━━ Dataset extract ━━

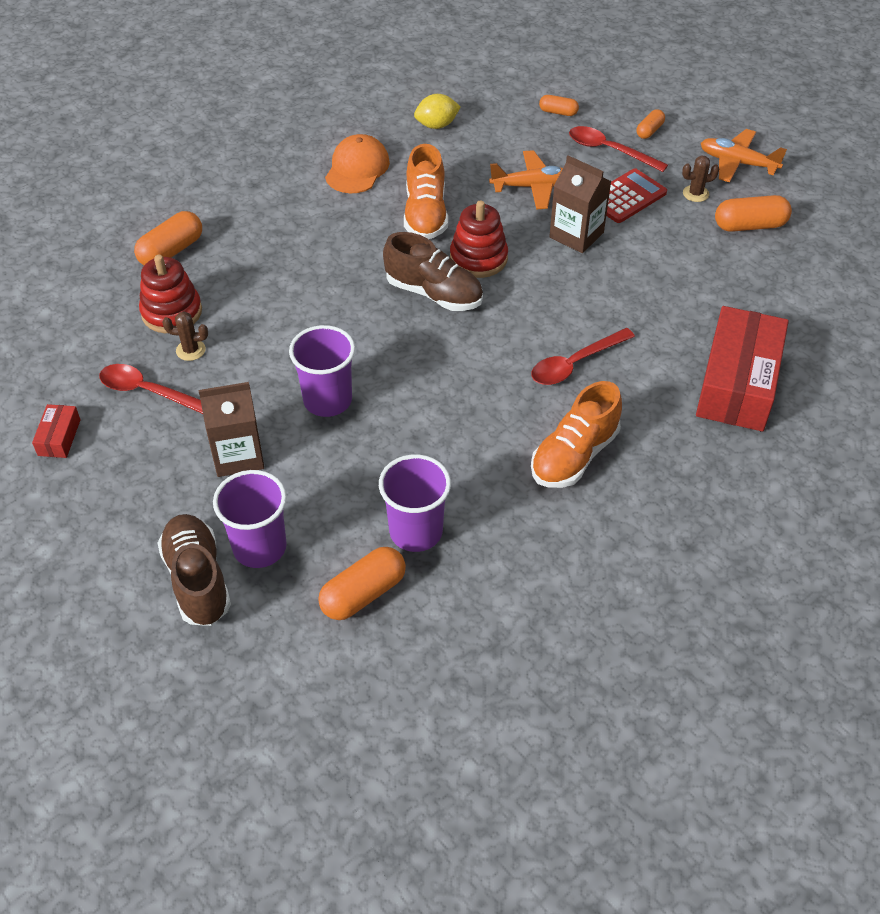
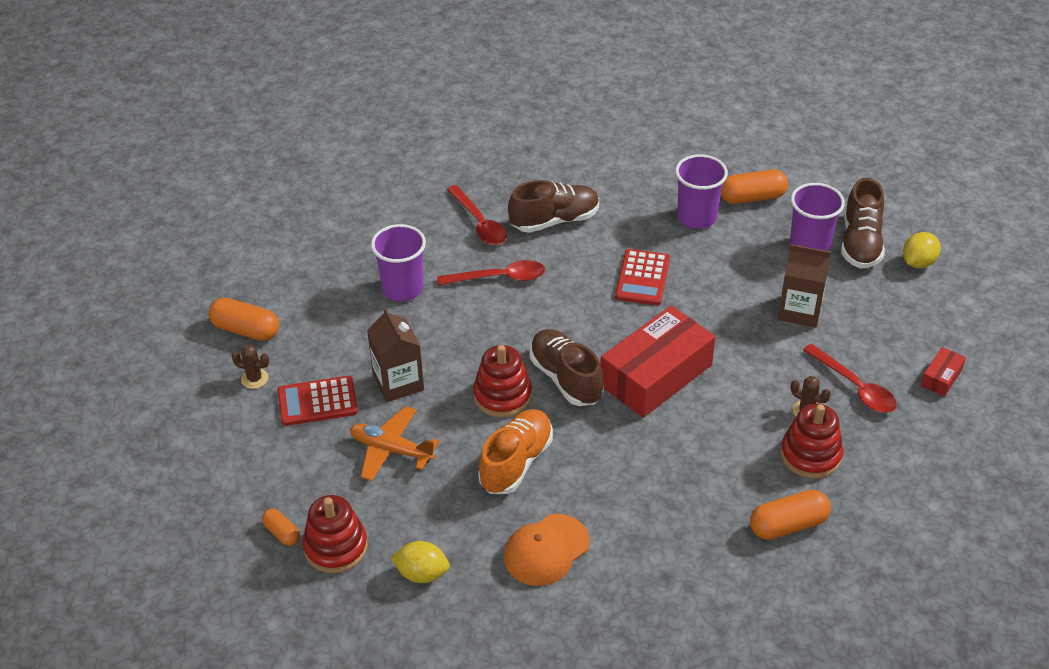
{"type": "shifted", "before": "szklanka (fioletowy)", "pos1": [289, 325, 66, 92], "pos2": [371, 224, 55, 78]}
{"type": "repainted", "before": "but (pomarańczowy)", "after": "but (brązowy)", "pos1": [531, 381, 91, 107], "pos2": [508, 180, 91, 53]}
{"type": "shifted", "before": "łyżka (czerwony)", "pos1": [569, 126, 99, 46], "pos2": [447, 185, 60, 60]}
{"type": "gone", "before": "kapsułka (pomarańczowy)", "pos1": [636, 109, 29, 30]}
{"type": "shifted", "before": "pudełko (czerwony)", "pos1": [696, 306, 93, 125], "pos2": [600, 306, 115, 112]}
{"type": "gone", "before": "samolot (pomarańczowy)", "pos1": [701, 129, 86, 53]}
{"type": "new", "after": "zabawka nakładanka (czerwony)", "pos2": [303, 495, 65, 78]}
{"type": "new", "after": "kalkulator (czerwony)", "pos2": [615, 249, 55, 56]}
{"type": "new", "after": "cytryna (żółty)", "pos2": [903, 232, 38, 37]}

━━━

What you will do: Your job is to repeat every entry exactly, keeping all pictures out of the copy.

Task solution:
{"type": "shifted", "before": "szklanka (fioletowy)", "pos1": [289, 325, 66, 92], "pos2": [371, 224, 55, 78]}
{"type": "repainted", "before": "but (pomarańczowy)", "after": "but (brązowy)", "pos1": [531, 381, 91, 107], "pos2": [508, 180, 91, 53]}
{"type": "shifted", "before": "łyżka (czerwony)", "pos1": [569, 126, 99, 46], "pos2": [447, 185, 60, 60]}
{"type": "gone", "before": "kapsułka (pomarańczowy)", "pos1": [636, 109, 29, 30]}
{"type": "shifted", "before": "pudełko (czerwony)", "pos1": [696, 306, 93, 125], "pos2": [600, 306, 115, 112]}
{"type": "gone", "before": "samolot (pomarańczowy)", "pos1": [701, 129, 86, 53]}
{"type": "new", "after": "zabawka nakładanka (czerwony)", "pos2": [303, 495, 65, 78]}
{"type": "new", "after": "kalkulator (czerwony)", "pos2": [615, 249, 55, 56]}
{"type": "new", "after": "cytryna (żółty)", "pos2": [903, 232, 38, 37]}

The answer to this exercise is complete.